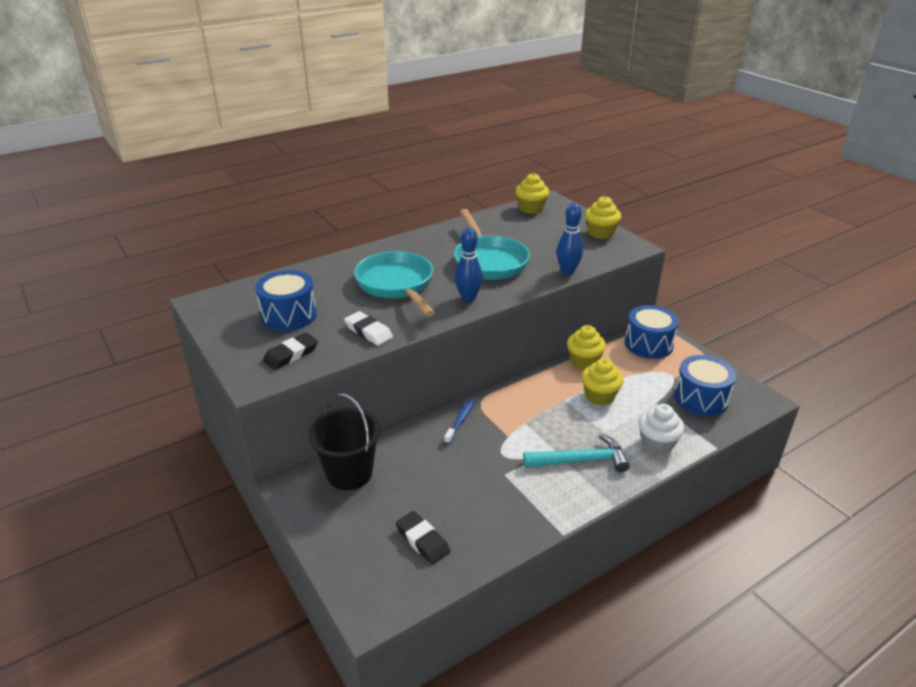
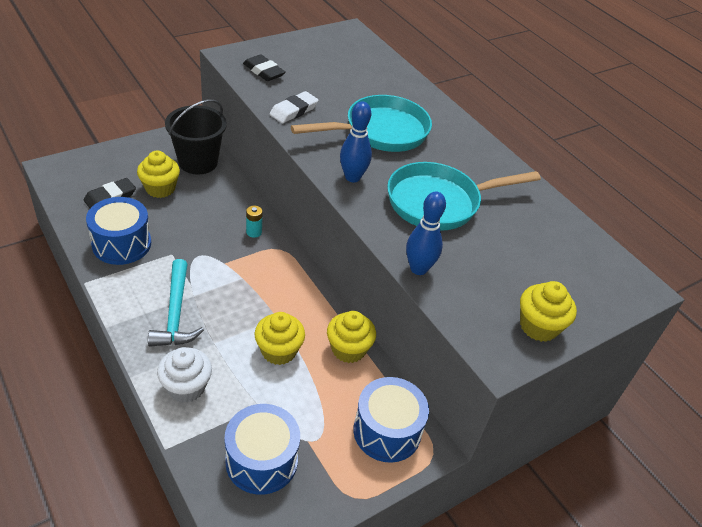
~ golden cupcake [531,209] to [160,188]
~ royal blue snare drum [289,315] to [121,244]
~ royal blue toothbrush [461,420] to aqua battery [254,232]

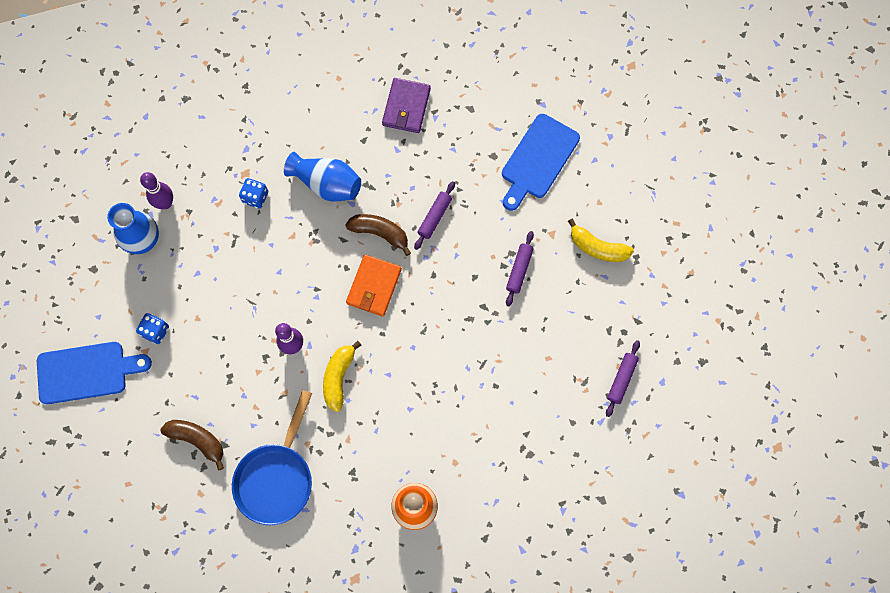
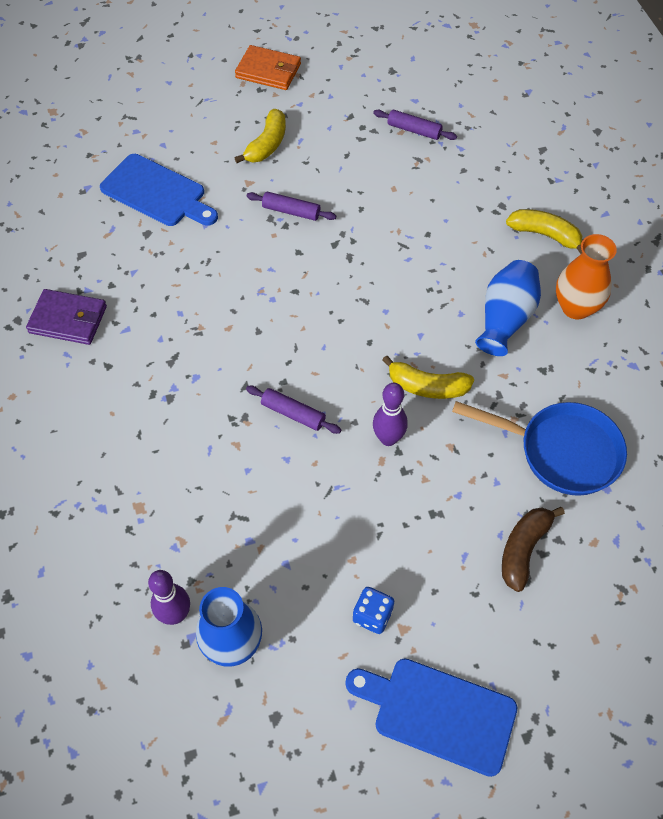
~ royal blue flower vase [327,184] to [505,319]
- royal blue die [255,197]
~ royal purple rolling pin [434,217] to [293,414]
- russet toy banana [380,233]
~ orange wallet [374,286] to [268,71]
~ royal blue cutting board [86,372] = [438,713] 60 degrees counterclockwise
+ golden toy banana [545,235]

= = = = = = =

Work request:
Set down word for word, from the line that contains "[289,315] to [121,244]" to the end of the listing above, every line and no picture.

Solution for this task:
~ royal blue snare drum [289,315] to [121,244]
~ royal blue toothbrush [461,420] to aqua battery [254,232]

~ royal blue flower vase [327,184] to [505,319]
- royal blue die [255,197]
~ royal purple rolling pin [434,217] to [293,414]
- russet toy banana [380,233]
~ orange wallet [374,286] to [268,71]
~ royal blue cutting board [86,372] = [438,713] 60 degrees counterclockwise
+ golden toy banana [545,235]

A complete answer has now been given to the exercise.